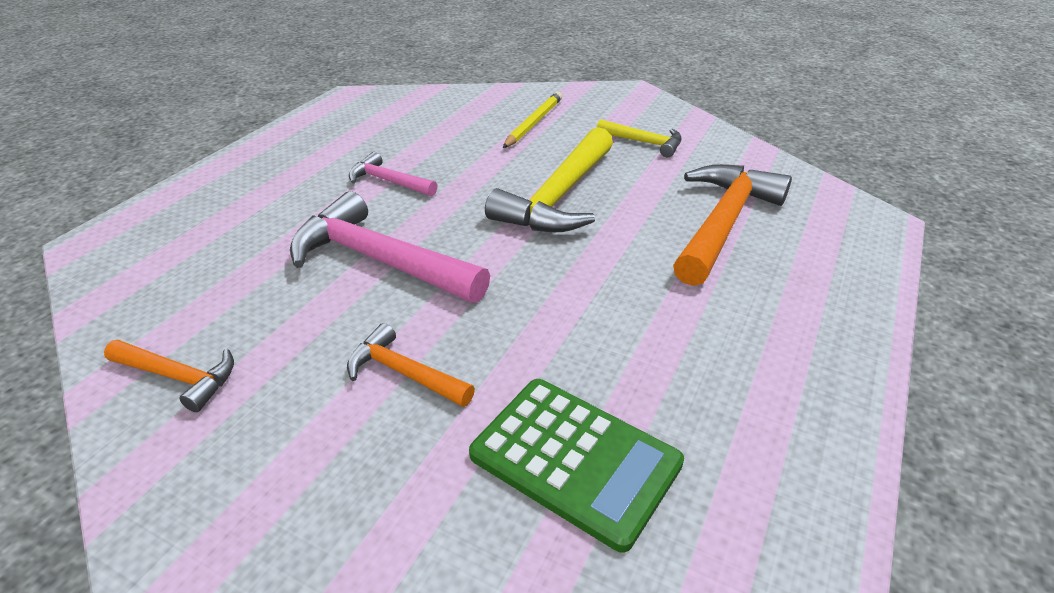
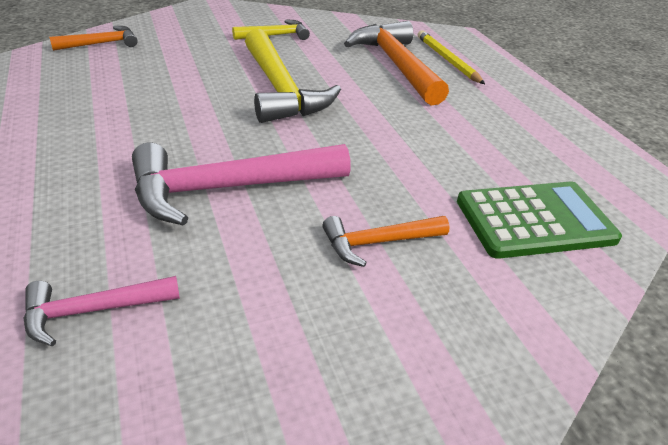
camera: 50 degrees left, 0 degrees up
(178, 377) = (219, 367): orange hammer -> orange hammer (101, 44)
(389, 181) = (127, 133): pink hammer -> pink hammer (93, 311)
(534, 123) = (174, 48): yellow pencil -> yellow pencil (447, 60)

- - -

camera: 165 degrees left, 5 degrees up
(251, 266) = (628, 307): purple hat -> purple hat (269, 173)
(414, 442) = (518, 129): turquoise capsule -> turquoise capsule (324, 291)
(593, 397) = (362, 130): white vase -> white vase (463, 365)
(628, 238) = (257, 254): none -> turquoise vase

- - -

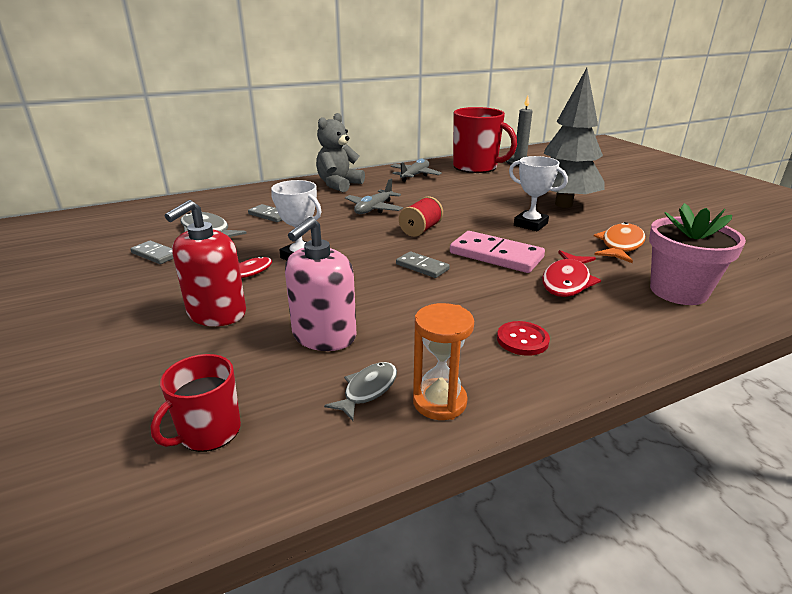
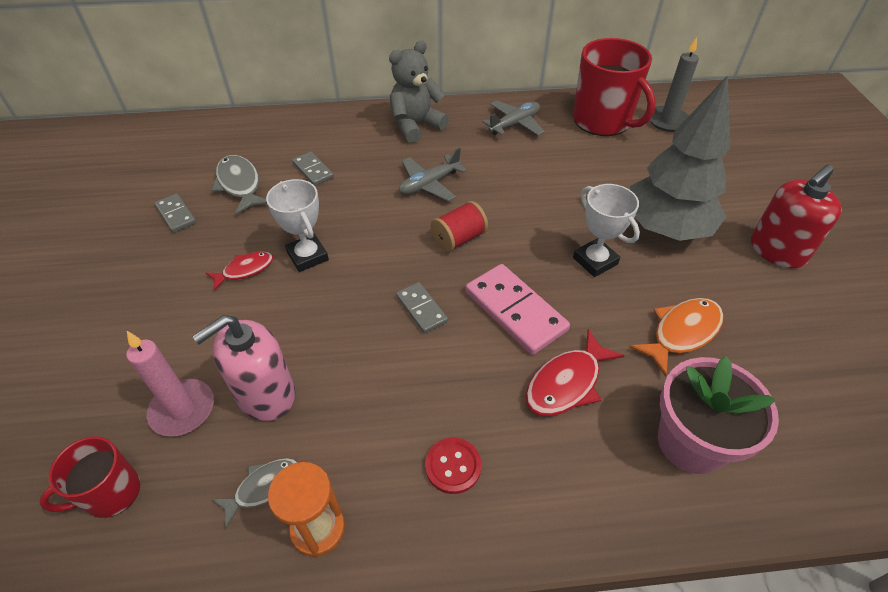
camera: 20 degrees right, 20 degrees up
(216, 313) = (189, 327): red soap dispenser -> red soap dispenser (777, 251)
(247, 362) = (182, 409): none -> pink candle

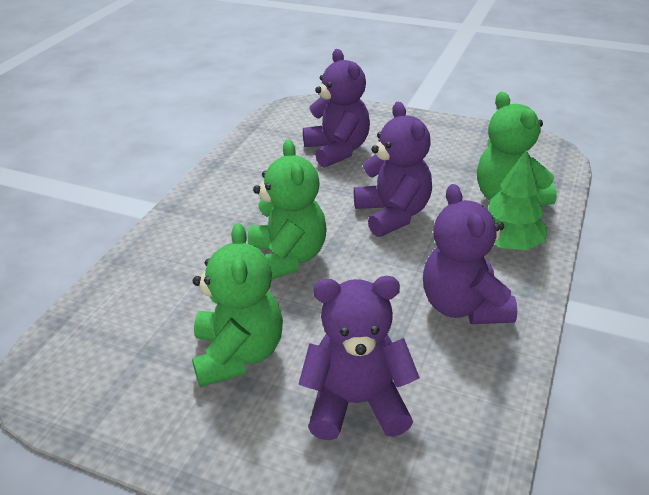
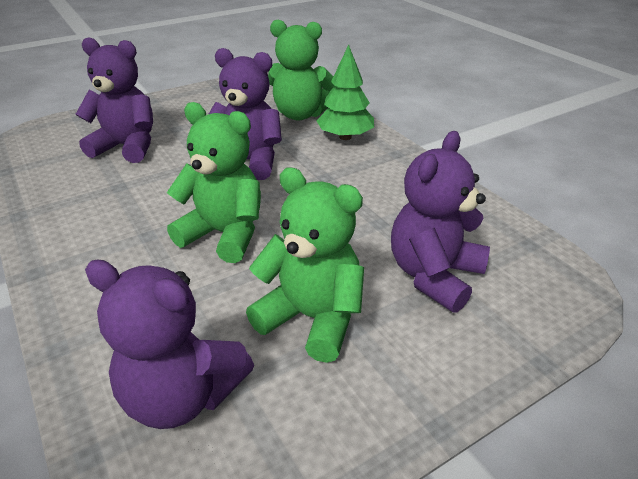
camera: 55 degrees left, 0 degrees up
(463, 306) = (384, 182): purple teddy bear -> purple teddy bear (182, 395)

- - -

In the data above, find the line with "(178, 377) = (219, 367): orange" and the line with "(534, 123) = (174, 48): yellow". Retype both, plus every line between them, exactly.

◆ **Exercise output**
(178, 377) = (219, 367): orange hammer -> orange hammer (101, 44)
(389, 181) = (127, 133): pink hammer -> pink hammer (93, 311)
(534, 123) = (174, 48): yellow pencil -> yellow pencil (447, 60)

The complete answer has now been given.